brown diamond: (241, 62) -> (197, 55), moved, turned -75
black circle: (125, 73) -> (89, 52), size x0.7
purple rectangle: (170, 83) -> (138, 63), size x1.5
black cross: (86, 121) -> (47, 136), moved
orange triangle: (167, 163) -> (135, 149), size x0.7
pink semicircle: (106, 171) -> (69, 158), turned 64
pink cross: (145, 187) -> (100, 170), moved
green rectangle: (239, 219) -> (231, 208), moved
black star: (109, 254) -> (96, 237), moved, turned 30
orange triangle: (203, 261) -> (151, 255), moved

Task to carry out.
Please count the lines above that hold the string "orange" and reply with the number alone.

Response area.
2